HOW TO COMPLETE THIS TASK: Would you please transcribe the records below exactly, leaving out the pictures?

#####

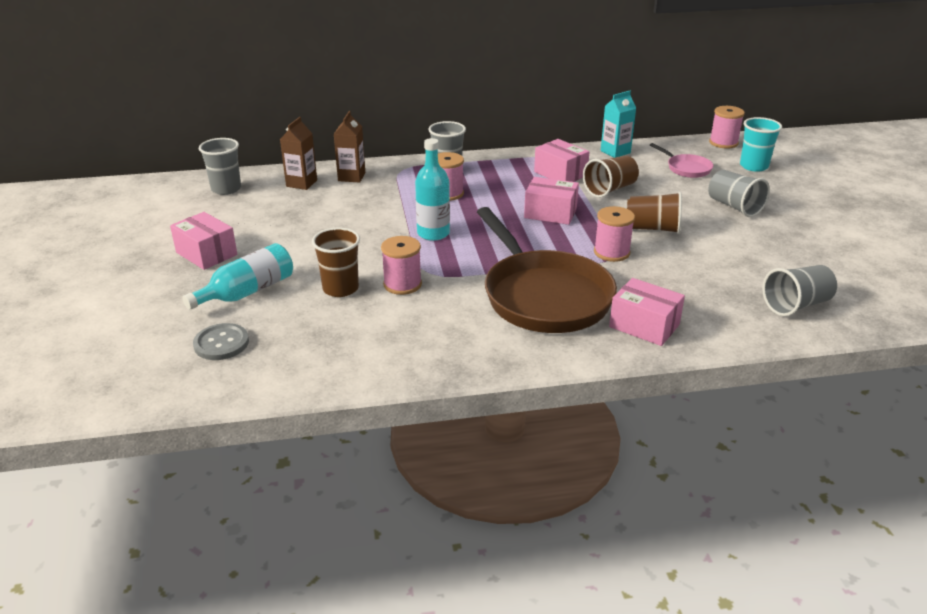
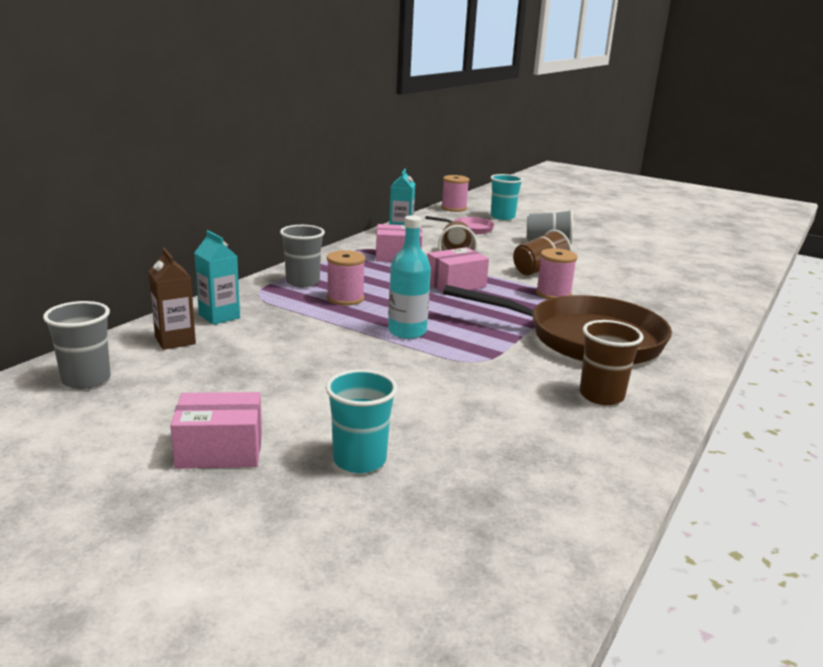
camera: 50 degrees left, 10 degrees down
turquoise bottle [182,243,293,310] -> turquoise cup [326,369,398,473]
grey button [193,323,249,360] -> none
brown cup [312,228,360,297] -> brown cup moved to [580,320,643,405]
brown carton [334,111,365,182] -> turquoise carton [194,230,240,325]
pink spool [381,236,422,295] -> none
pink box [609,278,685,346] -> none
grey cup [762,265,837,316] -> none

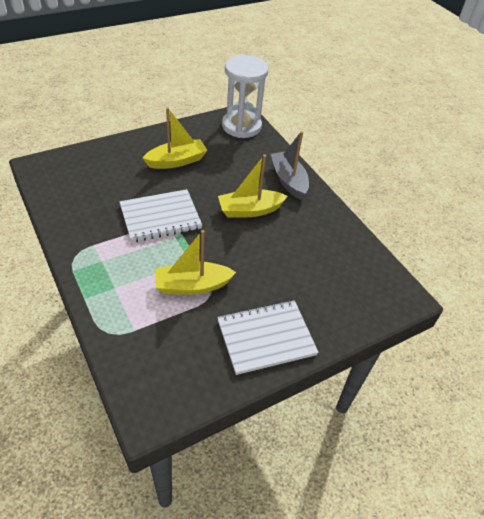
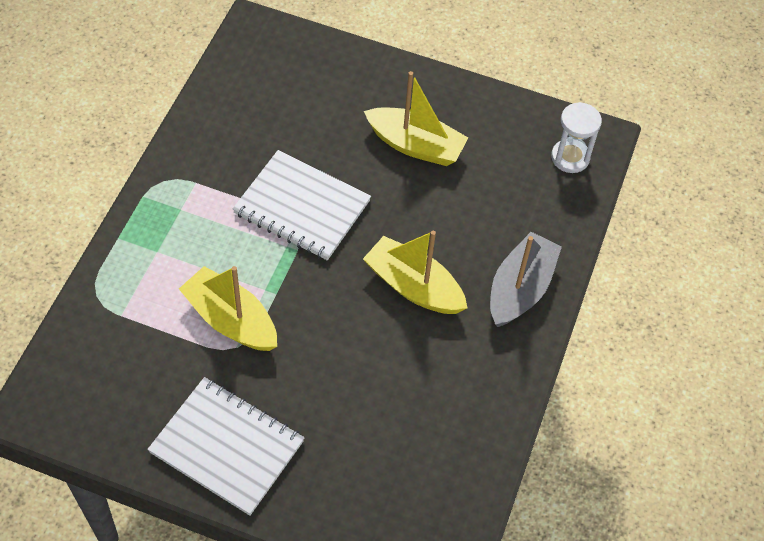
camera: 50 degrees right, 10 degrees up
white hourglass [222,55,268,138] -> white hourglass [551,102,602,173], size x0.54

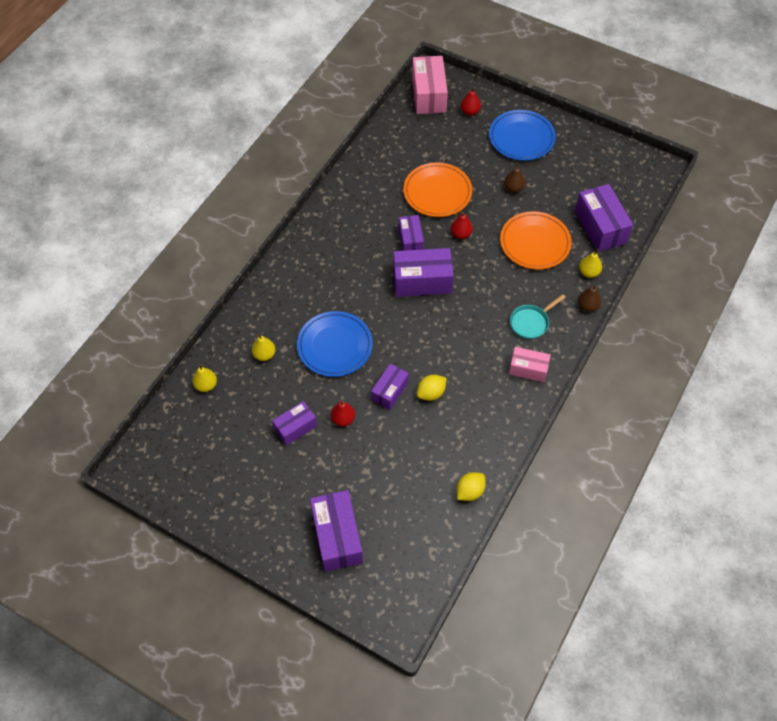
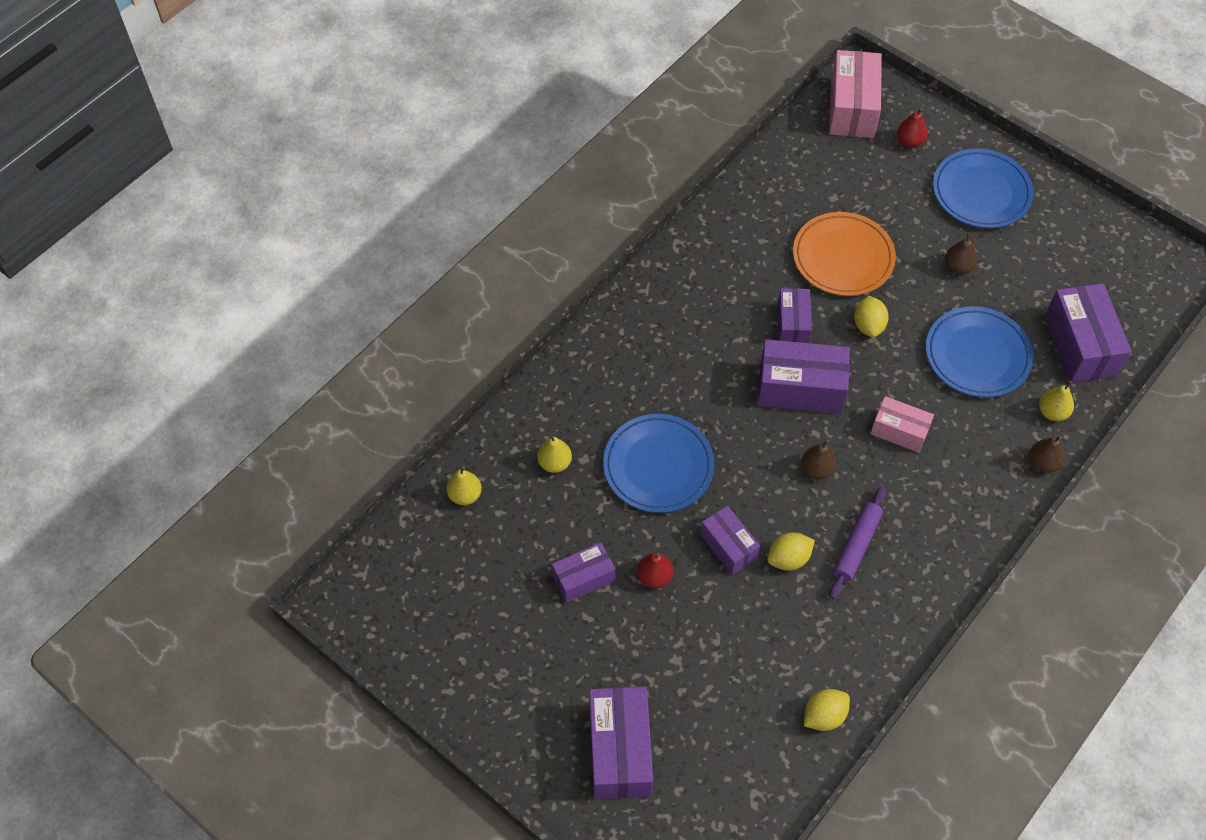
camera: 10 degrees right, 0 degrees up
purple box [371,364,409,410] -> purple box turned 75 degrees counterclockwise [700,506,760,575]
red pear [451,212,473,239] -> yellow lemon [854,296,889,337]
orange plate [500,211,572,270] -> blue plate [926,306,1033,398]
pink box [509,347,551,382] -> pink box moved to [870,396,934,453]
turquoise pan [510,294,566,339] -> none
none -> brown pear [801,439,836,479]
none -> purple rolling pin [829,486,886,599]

#####

EXERCISE OUTPUT:
camera: 50 degrees left, 10 degrees down
turquoise bottle [182,243,293,310] -> turquoise cup [326,369,398,473]
grey button [193,323,249,360] -> none
brown cup [312,228,360,297] -> brown cup moved to [580,320,643,405]
brown carton [334,111,365,182] -> turquoise carton [194,230,240,325]
pink spool [381,236,422,295] -> none
pink box [609,278,685,346] -> none
grey cup [762,265,837,316] -> none

camera: 50 degrees right, 10 degrees up
white hourglass [222,55,268,138] -> white hourglass [551,102,602,173], size x0.54

camera: 10 degrees right, 0 degrees up
purple box [371,364,409,410] -> purple box turned 75 degrees counterclockwise [700,506,760,575]
red pear [451,212,473,239] -> yellow lemon [854,296,889,337]
orange plate [500,211,572,270] -> blue plate [926,306,1033,398]
pink box [509,347,551,382] -> pink box moved to [870,396,934,453]
turquoise pan [510,294,566,339] -> none
none -> brown pear [801,439,836,479]
none -> purple rolling pin [829,486,886,599]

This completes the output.